▶ [WORK REQUIRED]
From the entries below, please output exactly the lines starting at the one containing "C2: 1.5uF (0V, BTN) -> none" and ending at the one containing "Q3: NPN TIP120", both included.

▶ [GIVEN DATA]
:::::
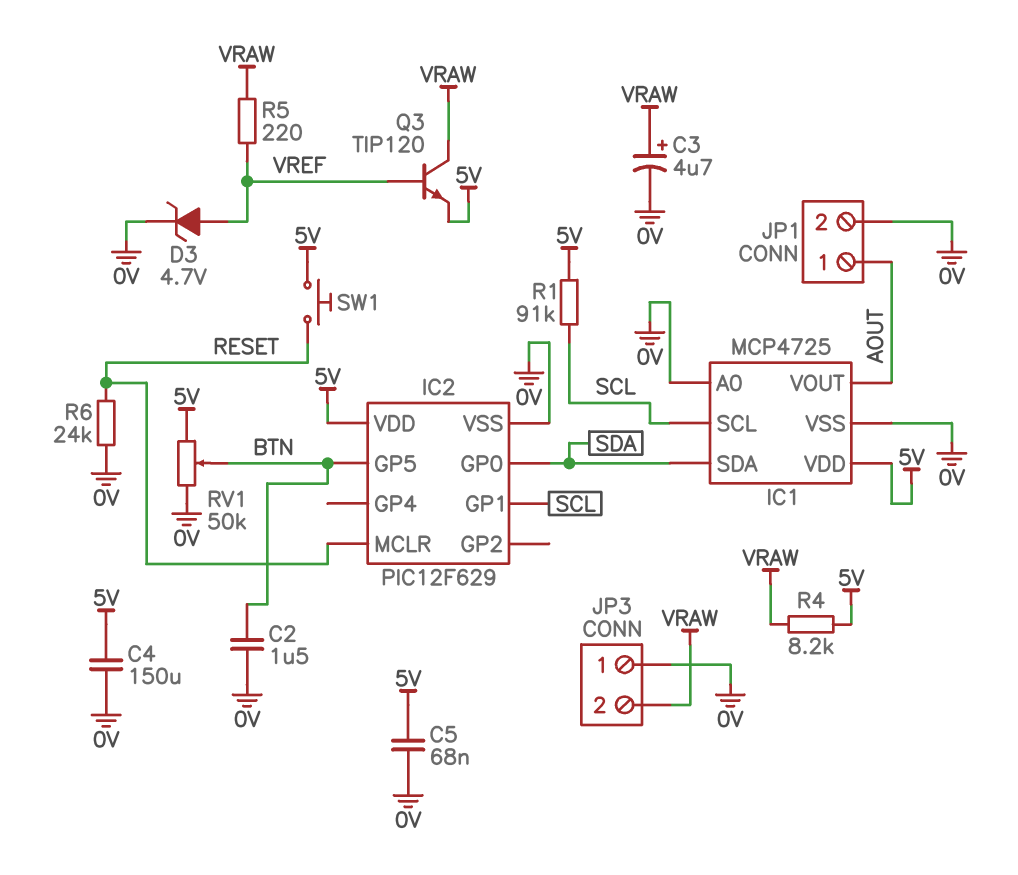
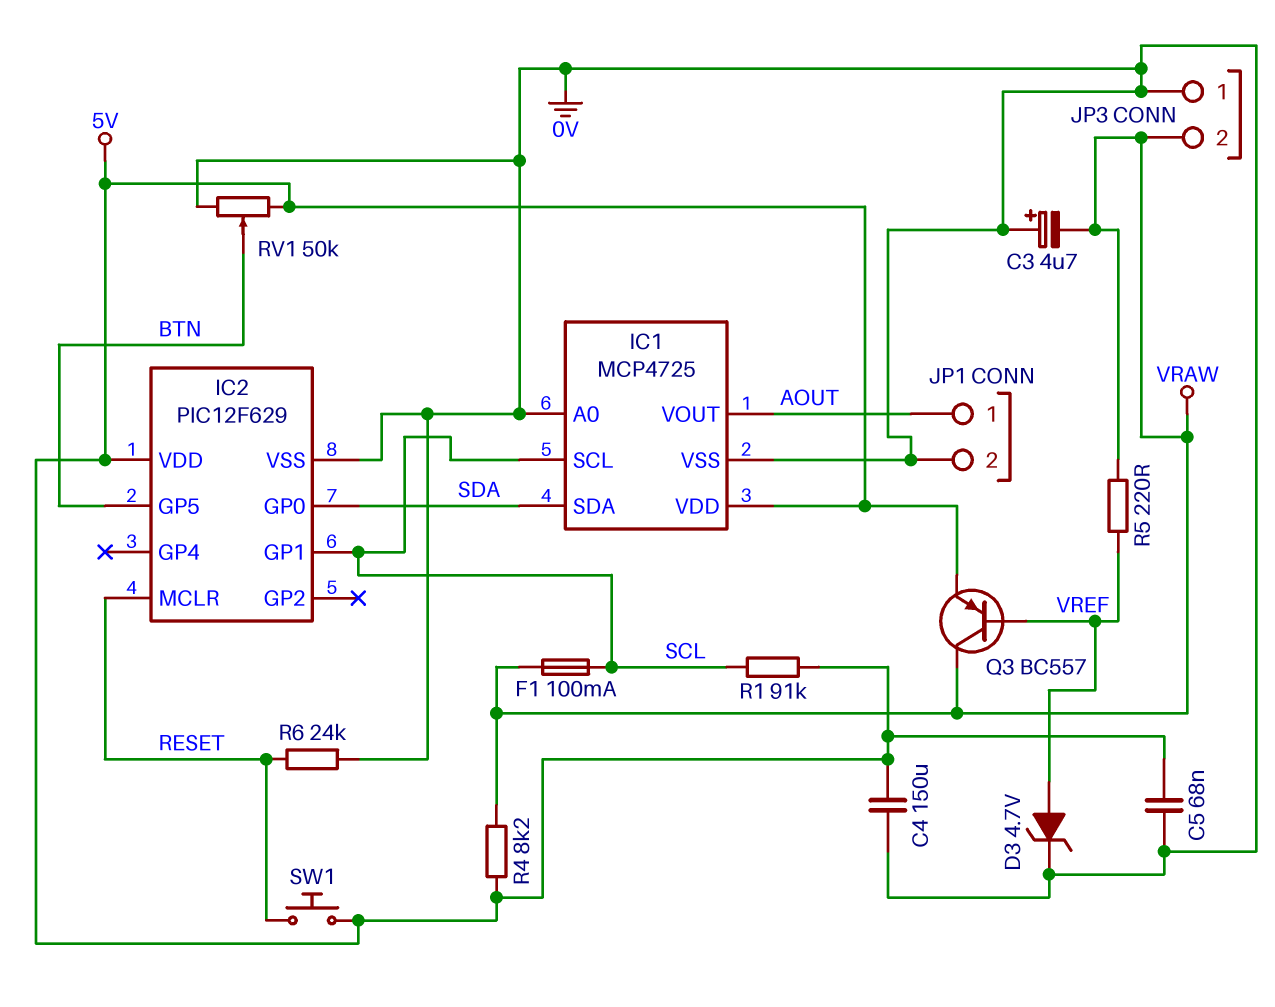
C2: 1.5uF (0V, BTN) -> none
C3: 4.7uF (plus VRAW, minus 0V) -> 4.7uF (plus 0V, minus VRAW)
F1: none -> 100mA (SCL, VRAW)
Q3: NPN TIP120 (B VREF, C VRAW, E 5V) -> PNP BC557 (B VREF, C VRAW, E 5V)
:::::
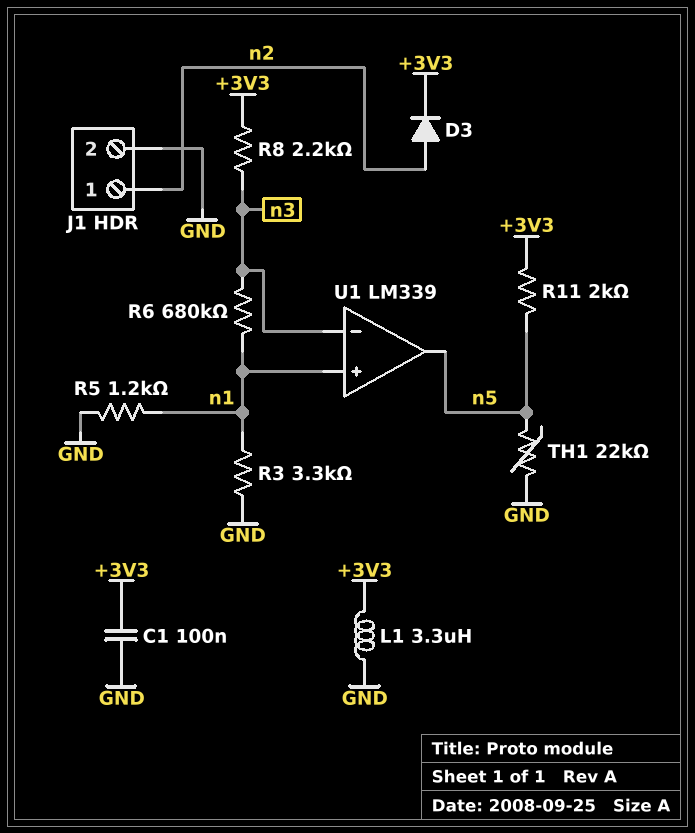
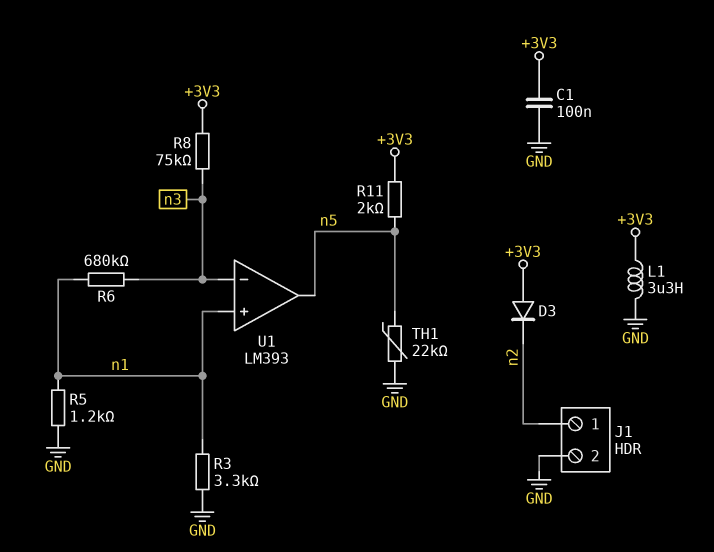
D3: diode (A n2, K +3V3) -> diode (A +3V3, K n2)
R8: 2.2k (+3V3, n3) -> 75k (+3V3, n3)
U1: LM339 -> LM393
:::::
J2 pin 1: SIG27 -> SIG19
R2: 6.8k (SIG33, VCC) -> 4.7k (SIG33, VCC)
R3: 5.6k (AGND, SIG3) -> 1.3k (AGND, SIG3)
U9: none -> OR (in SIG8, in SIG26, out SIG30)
:::::
▶ [EXERCISE OUTPUT]
C2: 1.5uF (0V, BTN) -> none
C3: 4.7uF (plus VRAW, minus 0V) -> 4.7uF (plus 0V, minus VRAW)
F1: none -> 100mA (SCL, VRAW)
Q3: NPN TIP120 (B VREF, C VRAW, E 5V) -> PNP BC557 (B VREF, C VRAW, E 5V)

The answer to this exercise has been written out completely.